Information given>
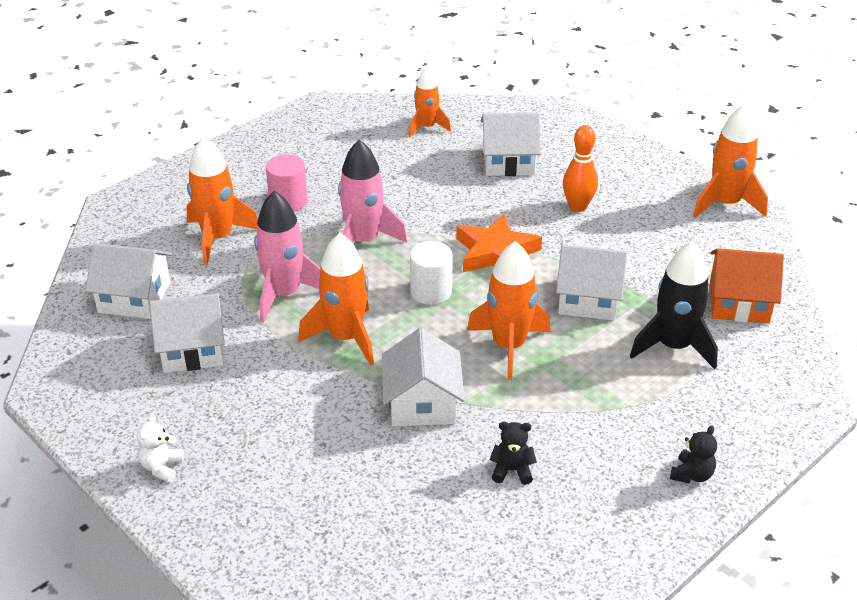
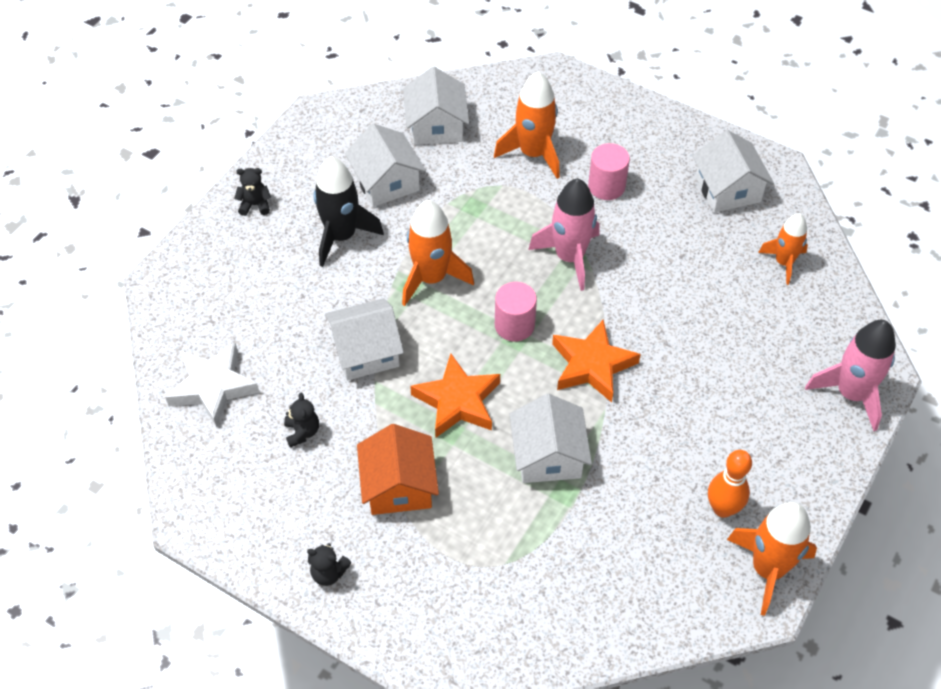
camera: 75 degrees right, 15 degrees up
(162, 467) = (255, 205): white teddy bear -> black teddy bear
(284, 294) = (474, 221): pink rocket -> pink rocket (851, 394)
(424, 542) = (213, 387): none -> white star
(431, 291) = (514, 325): white cylinder -> pink cylinder
(508, 161) = (754, 347): white house -> white house (727, 189)
(509, 346) = (457, 401): orange rocket -> orange star
(578, 206) = (699, 423): orange bowling pin -> orange bowling pin (722, 508)
(673, 346) = (500, 540): black rocket -> black rocket (341, 236)
(739, 302) = (591, 596): orange house -> orange house (399, 486)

Prompt>
Write out the records above exactly as they appear, leaving out any pictures.

Answer space>
camera: 75 degrees right, 15 degrees up
(162, 467) = (255, 205): white teddy bear -> black teddy bear
(284, 294) = (474, 221): pink rocket -> pink rocket (851, 394)
(424, 542) = (213, 387): none -> white star
(431, 291) = (514, 325): white cylinder -> pink cylinder
(508, 161) = (754, 347): white house -> white house (727, 189)
(509, 346) = (457, 401): orange rocket -> orange star
(578, 206) = (699, 423): orange bowling pin -> orange bowling pin (722, 508)
(673, 346) = (500, 540): black rocket -> black rocket (341, 236)
(739, 302) = (591, 596): orange house -> orange house (399, 486)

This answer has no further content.